**TRY IT**
What lines below include the word "pink"? Copy each one.

**EXERCISE INPUT**
※ ※ ※

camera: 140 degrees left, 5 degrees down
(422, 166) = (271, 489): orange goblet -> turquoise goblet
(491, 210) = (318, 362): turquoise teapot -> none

※ ※ ※

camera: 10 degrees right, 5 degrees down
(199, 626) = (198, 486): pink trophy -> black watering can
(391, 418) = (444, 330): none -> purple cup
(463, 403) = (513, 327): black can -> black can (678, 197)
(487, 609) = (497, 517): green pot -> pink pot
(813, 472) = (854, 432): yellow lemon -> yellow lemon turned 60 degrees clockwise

※ ※ ※

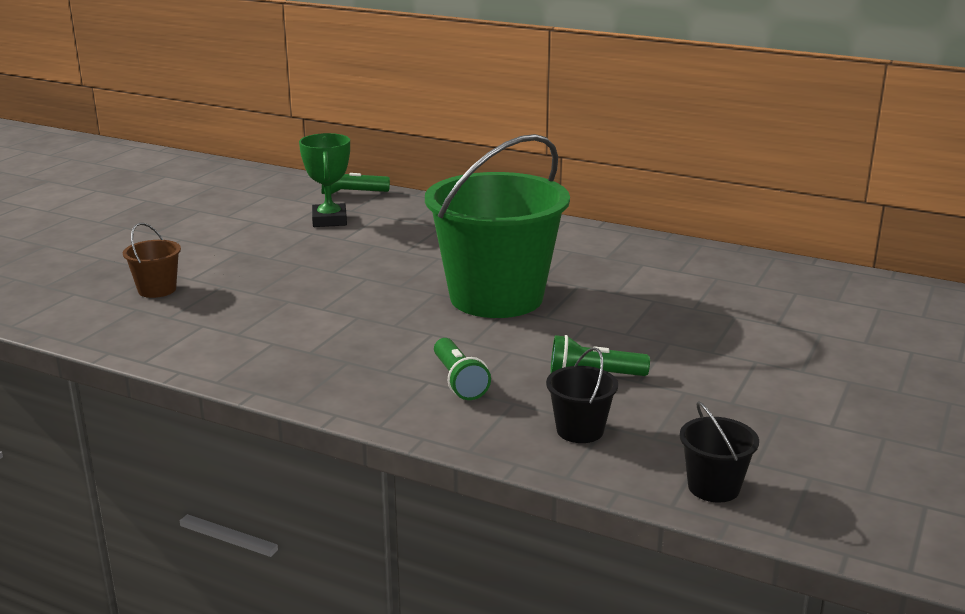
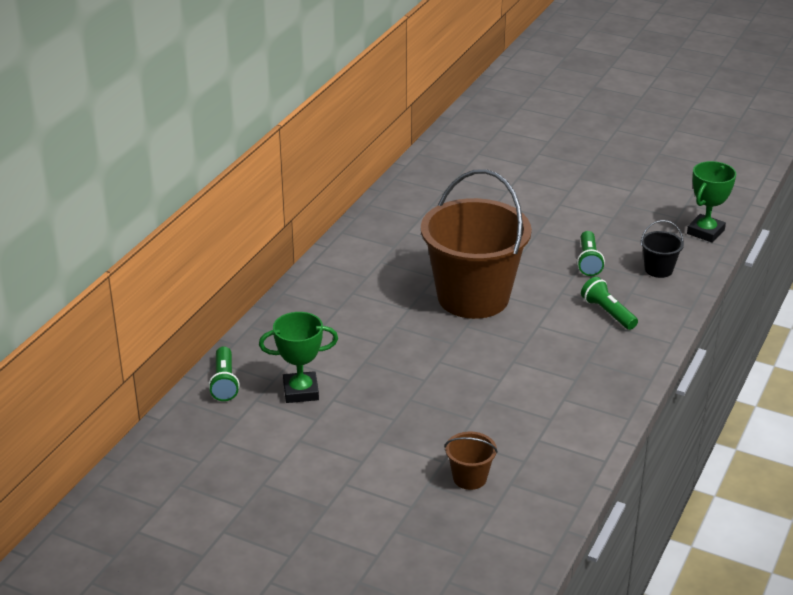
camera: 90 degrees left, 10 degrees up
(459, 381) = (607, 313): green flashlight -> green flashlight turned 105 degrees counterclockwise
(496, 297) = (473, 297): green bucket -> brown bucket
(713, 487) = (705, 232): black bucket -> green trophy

※ ※ ※

**EXERCISE RESPONSE**
(199, 626) = (198, 486): pink trophy -> black watering can
(487, 609) = (497, 517): green pot -> pink pot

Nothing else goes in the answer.